TASK DESCRIPTION: Print the data that follows without changing a single word.

SOURCE RECORDS:
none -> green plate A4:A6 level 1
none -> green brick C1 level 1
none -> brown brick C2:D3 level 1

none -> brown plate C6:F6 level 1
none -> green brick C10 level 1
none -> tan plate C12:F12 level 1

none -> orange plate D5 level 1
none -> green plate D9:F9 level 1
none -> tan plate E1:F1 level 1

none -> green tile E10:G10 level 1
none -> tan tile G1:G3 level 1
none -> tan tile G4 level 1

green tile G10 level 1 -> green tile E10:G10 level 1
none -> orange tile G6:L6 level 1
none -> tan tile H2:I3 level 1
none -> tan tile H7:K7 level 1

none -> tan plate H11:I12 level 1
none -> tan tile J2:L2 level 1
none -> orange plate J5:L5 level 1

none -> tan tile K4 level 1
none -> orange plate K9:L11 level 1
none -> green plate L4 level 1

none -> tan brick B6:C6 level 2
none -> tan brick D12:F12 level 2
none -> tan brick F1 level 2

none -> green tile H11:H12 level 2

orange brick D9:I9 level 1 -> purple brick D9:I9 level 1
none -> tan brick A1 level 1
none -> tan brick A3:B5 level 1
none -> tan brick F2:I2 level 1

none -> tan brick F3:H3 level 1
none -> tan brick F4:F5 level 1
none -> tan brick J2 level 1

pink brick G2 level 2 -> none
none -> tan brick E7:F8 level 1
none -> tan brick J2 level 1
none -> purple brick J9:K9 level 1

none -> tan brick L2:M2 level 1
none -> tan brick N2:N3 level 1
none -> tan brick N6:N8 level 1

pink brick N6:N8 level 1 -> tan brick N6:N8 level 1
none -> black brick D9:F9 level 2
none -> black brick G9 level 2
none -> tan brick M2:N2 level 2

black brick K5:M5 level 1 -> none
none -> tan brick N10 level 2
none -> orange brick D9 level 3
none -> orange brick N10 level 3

TASK RESPONSE:
none -> green plate A4:A6 level 1
none -> green brick C1 level 1
none -> brown brick C2:D3 level 1

none -> brown plate C6:F6 level 1
none -> green brick C10 level 1
none -> tan plate C12:F12 level 1

none -> orange plate D5 level 1
none -> green plate D9:F9 level 1
none -> tan plate E1:F1 level 1

none -> green tile E10:G10 level 1
none -> tan tile G1:G3 level 1
none -> tan tile G4 level 1

green tile G10 level 1 -> green tile E10:G10 level 1
none -> orange tile G6:L6 level 1
none -> tan tile H2:I3 level 1
none -> tan tile H7:K7 level 1

none -> tan plate H11:I12 level 1
none -> tan tile J2:L2 level 1
none -> orange plate J5:L5 level 1

none -> tan tile K4 level 1
none -> orange plate K9:L11 level 1
none -> green plate L4 level 1

none -> tan brick B6:C6 level 2
none -> tan brick D12:F12 level 2
none -> tan brick F1 level 2

none -> green tile H11:H12 level 2

orange brick D9:I9 level 1 -> purple brick D9:I9 level 1
none -> tan brick A1 level 1
none -> tan brick A3:B5 level 1
none -> tan brick F2:I2 level 1

none -> tan brick F3:H3 level 1
none -> tan brick F4:F5 level 1
none -> tan brick J2 level 1

pink brick G2 level 2 -> none
none -> tan brick E7:F8 level 1
none -> tan brick J2 level 1
none -> purple brick J9:K9 level 1

none -> tan brick L2:M2 level 1
none -> tan brick N2:N3 level 1
none -> tan brick N6:N8 level 1

pink brick N6:N8 level 1 -> tan brick N6:N8 level 1
none -> black brick D9:F9 level 2
none -> black brick G9 level 2
none -> tan brick M2:N2 level 2

black brick K5:M5 level 1 -> none
none -> tan brick N10 level 2
none -> orange brick D9 level 3
none -> orange brick N10 level 3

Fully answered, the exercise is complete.